• **What to do**: Reprint each record exactly. Pictures are not reprinted.
*** Records supplied Section Begins ***
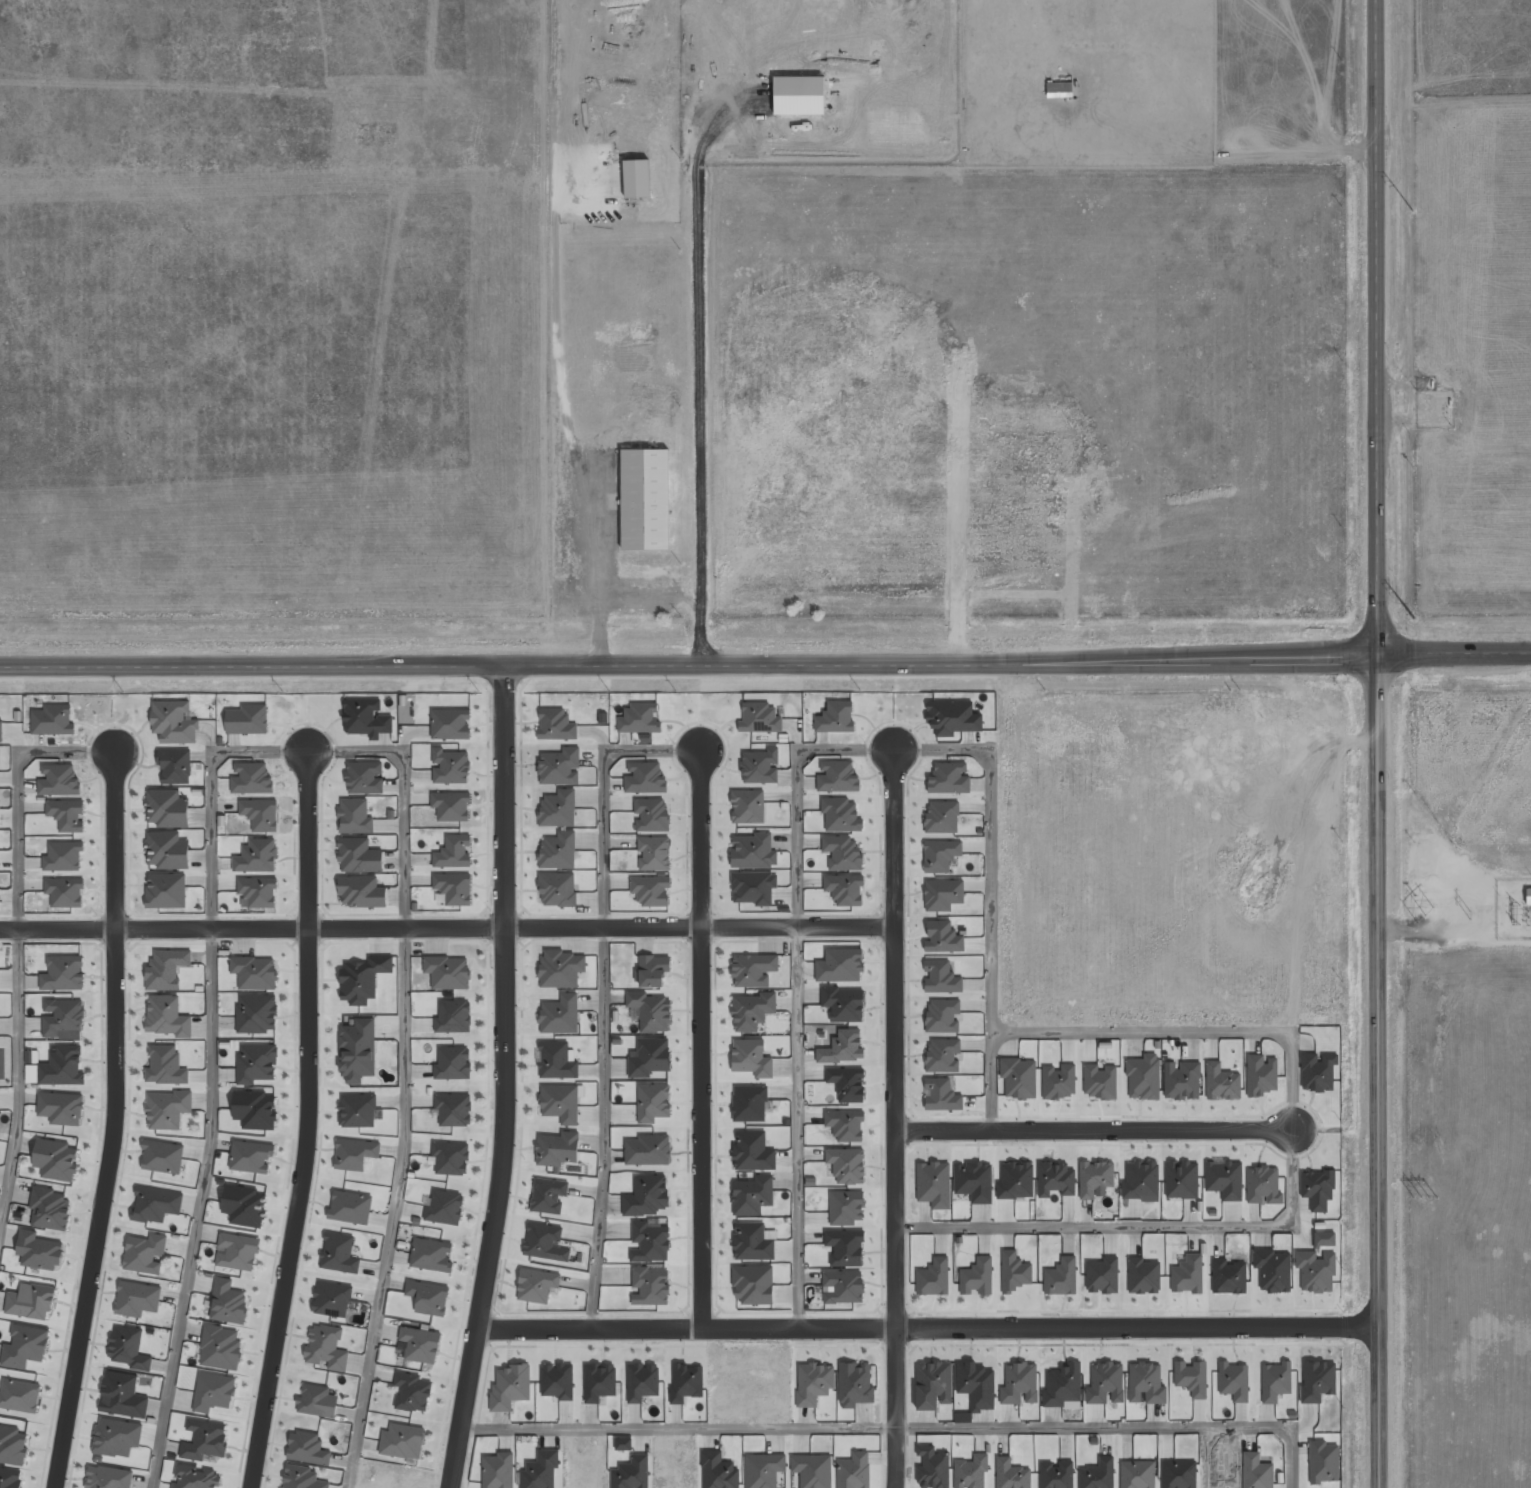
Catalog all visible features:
building: (1059, 90)
power tower: (1413, 210)
road: (1376, 327)
building: (644, 499)
power tower: (1415, 618)
road: (1454, 654)
road: (688, 656)
building: (835, 717)
building: (366, 718)
building: (760, 718)
building: (953, 718)
building: (639, 719)
building: (53, 720)
building: (247, 720)
building: (174, 722)
building: (450, 724)
building: (556, 725)
building: (0, 729)
building: (1080, 747)
road: (309, 748)
building: (175, 766)
building: (450, 766)
building: (760, 766)
building: (559, 767)
building: (837, 777)
building: (364, 778)
building: (644, 778)
building: (949, 778)
building: (251, 779)
building: (58, 780)
building: (450, 806)
building: (748, 807)
building: (167, 808)
building: (558, 808)
building: (260, 814)
building: (651, 814)
building: (66, 815)
building: (841, 815)
building: (354, 816)
building: (941, 817)
road: (894, 838)
road: (701, 839)
building: (167, 850)
building: (558, 851)
building: (753, 851)
building: (453, 852)
building: (654, 853)
building: (843, 853)
building: (359, 855)
building: (940, 855)
building: (63, 856)
building: (257, 856)
building: (753, 887)
building: (557, 889)
building: (844, 889)
building: (165, 890)
building: (650, 890)
building: (258, 891)
building: (362, 892)
building: (67, 893)
building: (943, 894)
building: (1528, 896)
building: (458, 899)
building: (0, 902)
power substation: (1514, 910)
power tower: (1425, 914)
power tower: (1470, 914)
road: (252, 927)
road: (604, 927)
road: (798, 928)
building: (943, 937)
road: (19, 947)
building: (840, 965)
building: (166, 969)
building: (561, 969)
building: (753, 969)
building: (652, 970)
building: (254, 972)
building: (447, 972)
building: (63, 973)
building: (941, 977)
building: (363, 979)
building: (844, 1004)
building: (650, 1011)
building: (752, 1011)
building: (560, 1014)
building: (943, 1015)
building: (167, 1016)
building: (63, 1017)
building: (453, 1017)
building: (257, 1018)
road: (895, 1029)
building: (843, 1047)
building: (357, 1050)
building: (943, 1055)
building: (649, 1057)
building: (751, 1058)
building: (556, 1061)
building: (255, 1062)
building: (452, 1064)
building: (165, 1066)
building: (62, 1067)
road: (1377, 1071)
building: (1317, 1072)
building: (1261, 1074)
road: (506, 1076)
building: (1143, 1077)
building: (1019, 1078)
building: (1182, 1080)
building: (1099, 1081)
building: (1059, 1082)
building: (1221, 1082)
building: (847, 1084)
building: (941, 1095)
building: (652, 1102)
building: (560, 1103)
building: (749, 1103)
building: (61, 1108)
building: (167, 1109)
building: (453, 1109)
building: (255, 1110)
building: (356, 1111)
road: (312, 1120)
road: (117, 1121)
building: (845, 1125)
road: (703, 1128)
road: (1095, 1129)
building: (557, 1149)
building: (647, 1150)
building: (752, 1151)
building: (354, 1154)
building: (251, 1156)
building: (162, 1157)
building: (450, 1158)
building: (56, 1160)
building: (847, 1165)
building: (1095, 1178)
building: (1055, 1179)
building: (1224, 1179)
building: (1015, 1180)
building: (1181, 1180)
building: (974, 1181)
building: (1141, 1181)
building: (934, 1184)
building: (1263, 1186)
building: (1317, 1189)
building: (548, 1195)
building: (752, 1195)
building: (646, 1196)
building: (156, 1204)
building: (244, 1205)
building: (350, 1207)
building: (845, 1207)
building: (444, 1208)
building: (49, 1209)
road: (897, 1229)
building: (650, 1240)
building: (545, 1242)
building: (752, 1242)
building: (845, 1247)
building: (39, 1251)
building: (237, 1251)
building: (144, 1253)
building: (338, 1253)
building: (431, 1255)
building: (1273, 1270)
building: (1315, 1271)
building: (1014, 1272)
building: (1103, 1275)
building: (1187, 1275)
building: (1143, 1276)
building: (977, 1277)
building: (1061, 1277)
building: (1228, 1277)
building: (933, 1278)
building: (753, 1284)
building: (536, 1285)
building: (649, 1285)
building: (843, 1287)
building: (428, 1297)
building: (137, 1299)
building: (331, 1299)
building: (31, 1301)
building: (227, 1302)
road: (1137, 1326)
road: (801, 1328)
road: (592, 1329)
building: (420, 1345)
building: (25, 1346)
building: (128, 1348)
building: (220, 1348)
building: (326, 1349)
building: (1191, 1377)
building: (1317, 1380)
building: (557, 1381)
building: (599, 1381)
building: (642, 1381)
building: (1233, 1381)
building: (1275, 1381)
building: (686, 1383)
building: (813, 1383)
building: (1105, 1383)
building: (1146, 1383)
building: (1020, 1384)
building: (855, 1385)
building: (933, 1385)
building: (976, 1385)
building: (1062, 1385)
building: (510, 1387)
building: (213, 1392)
building: (412, 1392)
building: (20, 1395)
building: (122, 1395)
building: (317, 1401)
road: (898, 1408)
building: (117, 1437)
building: (204, 1440)
building: (398, 1440)
building: (623, 1443)
building: (12, 1445)
building: (307, 1448)
building: (1323, 1462)
building: (933, 1468)
building: (497, 1470)
building: (540, 1470)
building: (763, 1470)
building: (812, 1470)
building: (718, 1471)
building: (854, 1471)
building: (1256, 1471)
building: (971, 1472)
building: (631, 1473)
building: (1011, 1474)
building: (1056, 1474)
building: (1098, 1474)
building: (1137, 1474)
building: (1178, 1474)
building: (109, 1477)
building: (194, 1477)
building: (301, 1477)
building: (11, 1478)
*** Records supplied Section Ends ***
• **Output of the task**:
Catalog all visible features:
building: (1059, 90)
power tower: (1413, 210)
road: (1376, 327)
building: (644, 499)
power tower: (1415, 618)
road: (1454, 654)
road: (688, 656)
building: (835, 717)
building: (366, 718)
building: (760, 718)
building: (953, 718)
building: (639, 719)
building: (53, 720)
building: (247, 720)
building: (174, 722)
building: (450, 724)
building: (556, 725)
building: (0, 729)
building: (1080, 747)
road: (309, 748)
building: (175, 766)
building: (450, 766)
building: (760, 766)
building: (559, 767)
building: (837, 777)
building: (364, 778)
building: (644, 778)
building: (949, 778)
building: (251, 779)
building: (58, 780)
building: (450, 806)
building: (748, 807)
building: (167, 808)
building: (558, 808)
building: (260, 814)
building: (651, 814)
building: (66, 815)
building: (841, 815)
building: (354, 816)
building: (941, 817)
road: (894, 838)
road: (701, 839)
building: (167, 850)
building: (558, 851)
building: (753, 851)
building: (453, 852)
building: (654, 853)
building: (843, 853)
building: (359, 855)
building: (940, 855)
building: (63, 856)
building: (257, 856)
building: (753, 887)
building: (557, 889)
building: (844, 889)
building: (165, 890)
building: (650, 890)
building: (258, 891)
building: (362, 892)
building: (67, 893)
building: (943, 894)
building: (1528, 896)
building: (458, 899)
building: (0, 902)
power substation: (1514, 910)
power tower: (1425, 914)
power tower: (1470, 914)
road: (252, 927)
road: (604, 927)
road: (798, 928)
building: (943, 937)
road: (19, 947)
building: (840, 965)
building: (166, 969)
building: (561, 969)
building: (753, 969)
building: (652, 970)
building: (254, 972)
building: (447, 972)
building: (63, 973)
building: (941, 977)
building: (363, 979)
building: (844, 1004)
building: (650, 1011)
building: (752, 1011)
building: (560, 1014)
building: (943, 1015)
building: (167, 1016)
building: (63, 1017)
building: (453, 1017)
building: (257, 1018)
road: (895, 1029)
building: (843, 1047)
building: (357, 1050)
building: (943, 1055)
building: (649, 1057)
building: (751, 1058)
building: (556, 1061)
building: (255, 1062)
building: (452, 1064)
building: (165, 1066)
building: (62, 1067)
road: (1377, 1071)
building: (1317, 1072)
building: (1261, 1074)
road: (506, 1076)
building: (1143, 1077)
building: (1019, 1078)
building: (1182, 1080)
building: (1099, 1081)
building: (1059, 1082)
building: (1221, 1082)
building: (847, 1084)
building: (941, 1095)
building: (652, 1102)
building: (560, 1103)
building: (749, 1103)
building: (61, 1108)
building: (167, 1109)
building: (453, 1109)
building: (255, 1110)
building: (356, 1111)
road: (312, 1120)
road: (117, 1121)
building: (845, 1125)
road: (703, 1128)
road: (1095, 1129)
building: (557, 1149)
building: (647, 1150)
building: (752, 1151)
building: (354, 1154)
building: (251, 1156)
building: (162, 1157)
building: (450, 1158)
building: (56, 1160)
building: (847, 1165)
building: (1095, 1178)
building: (1055, 1179)
building: (1224, 1179)
building: (1015, 1180)
building: (1181, 1180)
building: (974, 1181)
building: (1141, 1181)
building: (934, 1184)
building: (1263, 1186)
building: (1317, 1189)
building: (548, 1195)
building: (752, 1195)
building: (646, 1196)
building: (156, 1204)
building: (244, 1205)
building: (350, 1207)
building: (845, 1207)
building: (444, 1208)
building: (49, 1209)
road: (897, 1229)
building: (650, 1240)
building: (545, 1242)
building: (752, 1242)
building: (845, 1247)
building: (39, 1251)
building: (237, 1251)
building: (144, 1253)
building: (338, 1253)
building: (431, 1255)
building: (1273, 1270)
building: (1315, 1271)
building: (1014, 1272)
building: (1103, 1275)
building: (1187, 1275)
building: (1143, 1276)
building: (977, 1277)
building: (1061, 1277)
building: (1228, 1277)
building: (933, 1278)
building: (753, 1284)
building: (536, 1285)
building: (649, 1285)
building: (843, 1287)
building: (428, 1297)
building: (137, 1299)
building: (331, 1299)
building: (31, 1301)
building: (227, 1302)
road: (1137, 1326)
road: (801, 1328)
road: (592, 1329)
building: (420, 1345)
building: (25, 1346)
building: (128, 1348)
building: (220, 1348)
building: (326, 1349)
building: (1191, 1377)
building: (1317, 1380)
building: (557, 1381)
building: (599, 1381)
building: (642, 1381)
building: (1233, 1381)
building: (1275, 1381)
building: (686, 1383)
building: (813, 1383)
building: (1105, 1383)
building: (1146, 1383)
building: (1020, 1384)
building: (855, 1385)
building: (933, 1385)
building: (976, 1385)
building: (1062, 1385)
building: (510, 1387)
building: (213, 1392)
building: (412, 1392)
building: (20, 1395)
building: (122, 1395)
building: (317, 1401)
road: (898, 1408)
building: (117, 1437)
building: (204, 1440)
building: (398, 1440)
building: (623, 1443)
building: (12, 1445)
building: (307, 1448)
building: (1323, 1462)
building: (933, 1468)
building: (497, 1470)
building: (540, 1470)
building: (763, 1470)
building: (812, 1470)
building: (718, 1471)
building: (854, 1471)
building: (1256, 1471)
building: (971, 1472)
building: (631, 1473)
building: (1011, 1474)
building: (1056, 1474)
building: (1098, 1474)
building: (1137, 1474)
building: (1178, 1474)
building: (109, 1477)
building: (194, 1477)
building: (301, 1477)
building: (11, 1478)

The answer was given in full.